Every line in the records below with the string "moved" is to be copied out.

Items listed in a dataset
%%

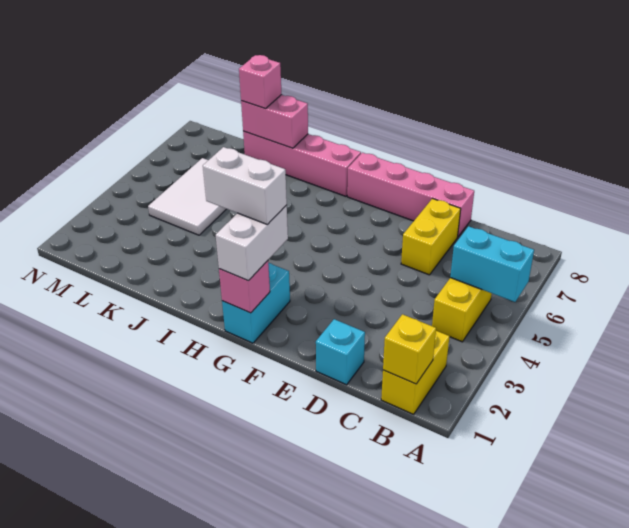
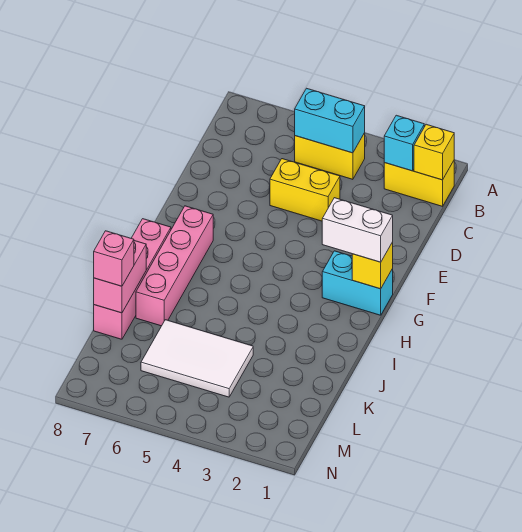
cyan 1x2 brick [450,226,534,302] -> cyan 1x2 brick turned to [295,88,365,153]
cyan 1x1 brick [316,319,365,385] -> cyan 1x1 brick moved to [384,115,424,171]
yellow 1x2 brick [401,199,461,275] -> yellow 1x2 brick moved to [270,159,340,221]
pink 1x4 brick [347,153,474,237] -> pink 1x4 brick moved to [136,206,213,326]
pink 1x1 brick [219,261,270,313] -> yellow 1x1 brick [352,242,393,289]
white 1x2 brick [203,147,287,225] -> none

%%

Task result
cyan 1x1 brick [316,319,365,385] -> cyan 1x1 brick moved to [384,115,424,171]
yellow 1x2 brick [401,199,461,275] -> yellow 1x2 brick moved to [270,159,340,221]
pink 1x4 brick [347,153,474,237] -> pink 1x4 brick moved to [136,206,213,326]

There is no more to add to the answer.